- **Scene images with change listings**
=-=-=
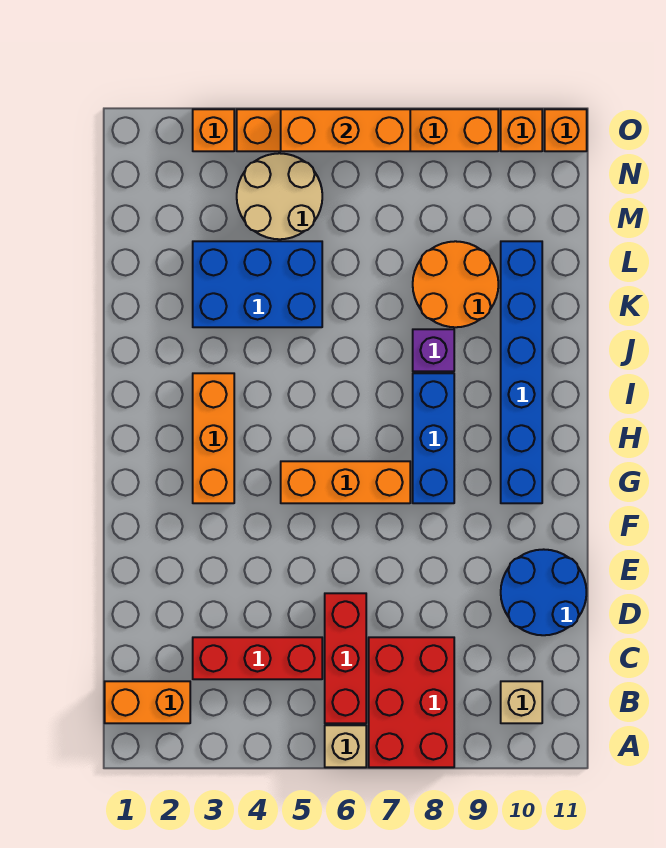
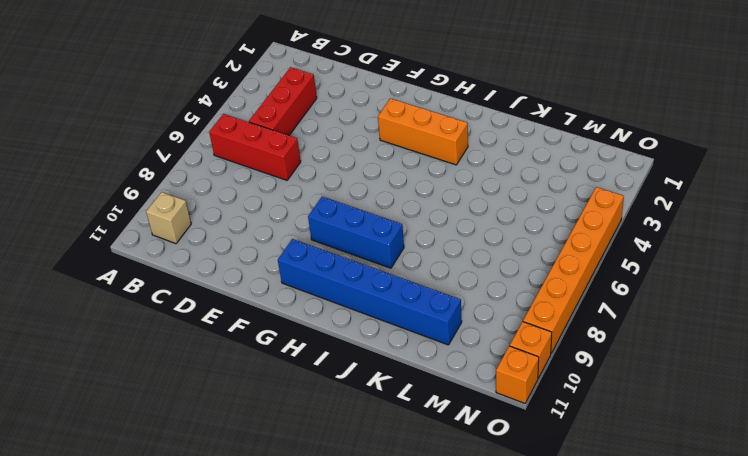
none -> tan 1x1 brick [325,725,366,767]
none -> red 2x3 brick [369,637,454,767]
none -> orange 1x2 brick [105,681,190,723]

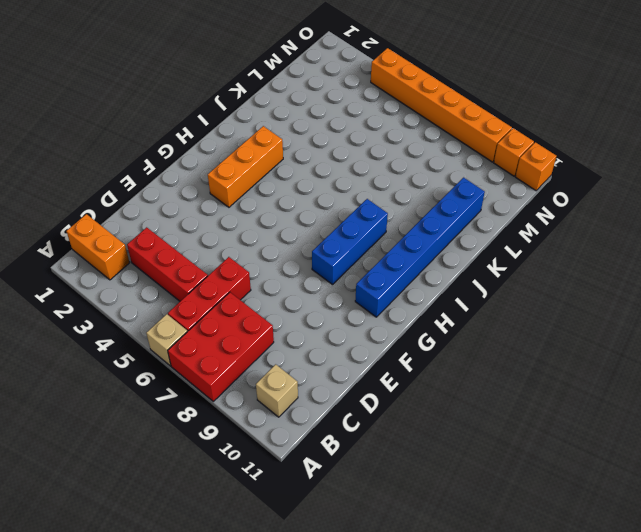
none -> blue 2x2 round brick [501,549,586,635]
none -> orange 1x3 brick [281,461,410,503]
none -> purple 1x1 brick [413,329,454,371]

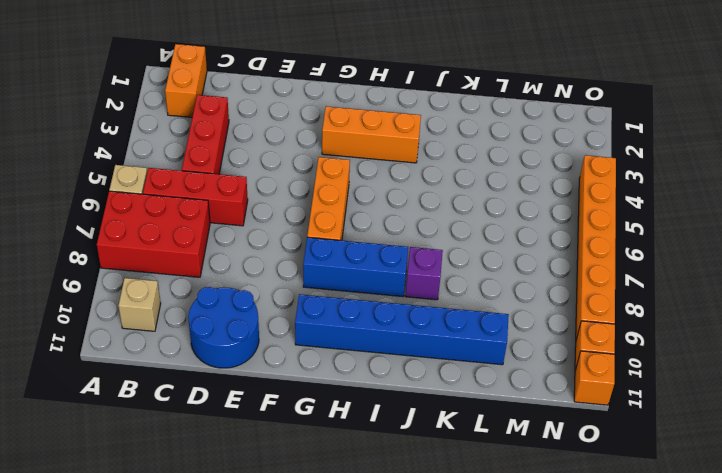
none -> blue 2x3 brick [193,241,322,327]
none -> orange 2x2 round brick [413,241,498,327]
none -> tan 2x2 round brick [237,153,322,239]

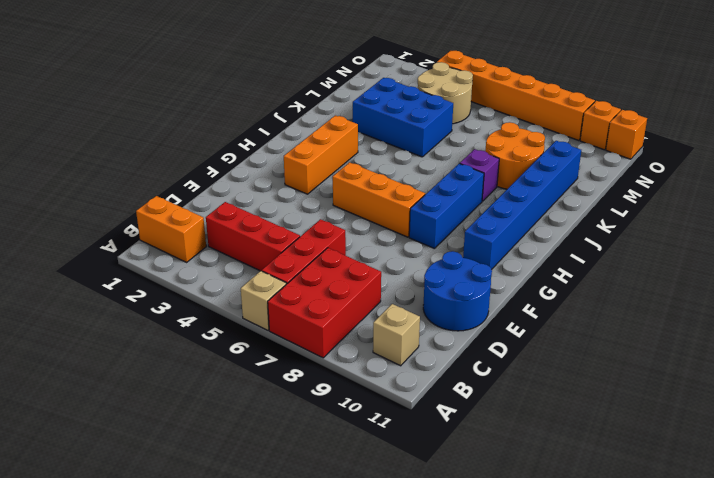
none -> orange 1x1 brick [193,109,234,151]
none -> orange 1x3 brick [281,109,410,151]

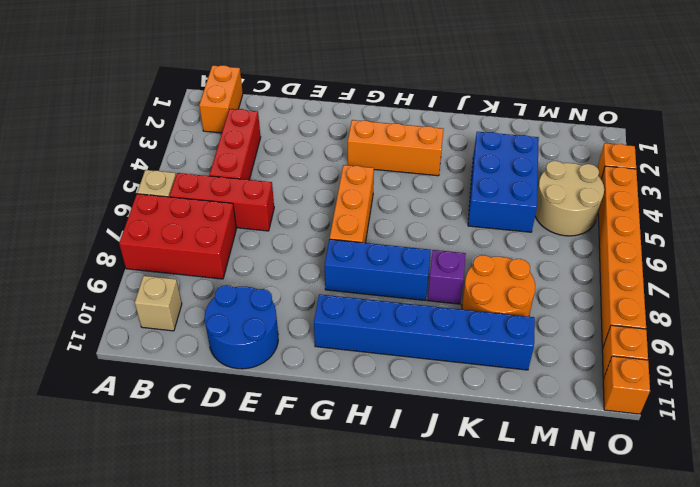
none -> orange 1x3 brick [281,109,410,151]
=-=-=
- **Work item**
What you return must match, line for line, the records from the line containing "none -> blue 2x3 brick [193,241,322,327]" through their end, with both ends included and no pictures.

- **Written solution**
none -> blue 2x3 brick [193,241,322,327]
none -> orange 2x2 round brick [413,241,498,327]
none -> tan 2x2 round brick [237,153,322,239]

none -> orange 1x1 brick [193,109,234,151]
none -> orange 1x3 brick [281,109,410,151]

none -> orange 1x3 brick [281,109,410,151]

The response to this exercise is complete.